---------- PROVIDED DATA ----------

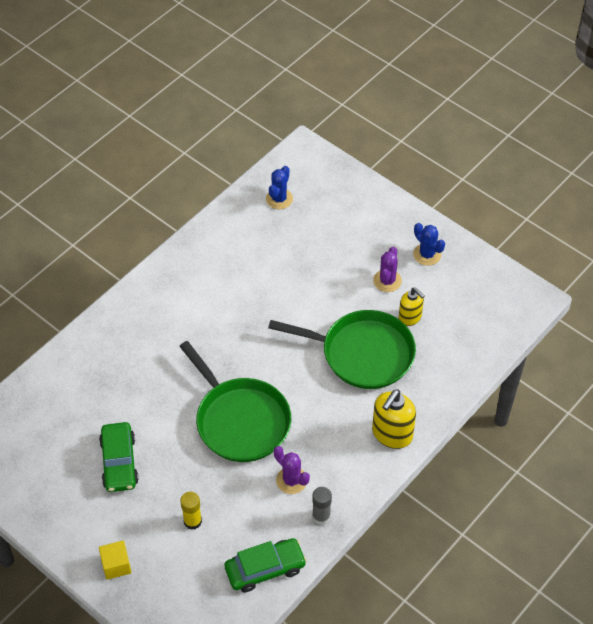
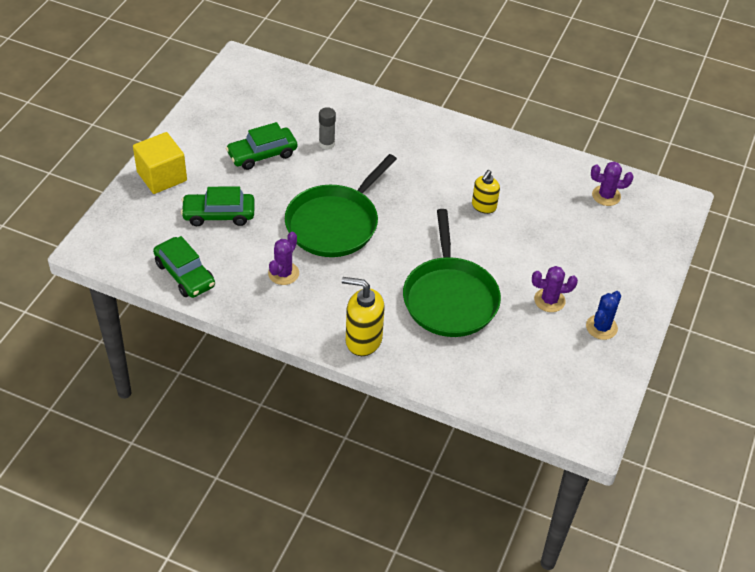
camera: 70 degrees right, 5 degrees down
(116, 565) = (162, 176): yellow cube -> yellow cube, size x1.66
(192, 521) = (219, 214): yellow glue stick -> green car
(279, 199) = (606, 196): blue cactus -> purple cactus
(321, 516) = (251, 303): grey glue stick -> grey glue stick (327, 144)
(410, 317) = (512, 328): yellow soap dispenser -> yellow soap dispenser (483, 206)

----------

> [DIRECTIONS FOR THIS TASK]
Only the lines from the line with "(321, 516) = (251, 303): grey" to the final line of the entries are to be returned, each exactly as written, both ends included.

> [RESPONSE BELOW]
(321, 516) = (251, 303): grey glue stick -> grey glue stick (327, 144)
(410, 317) = (512, 328): yellow soap dispenser -> yellow soap dispenser (483, 206)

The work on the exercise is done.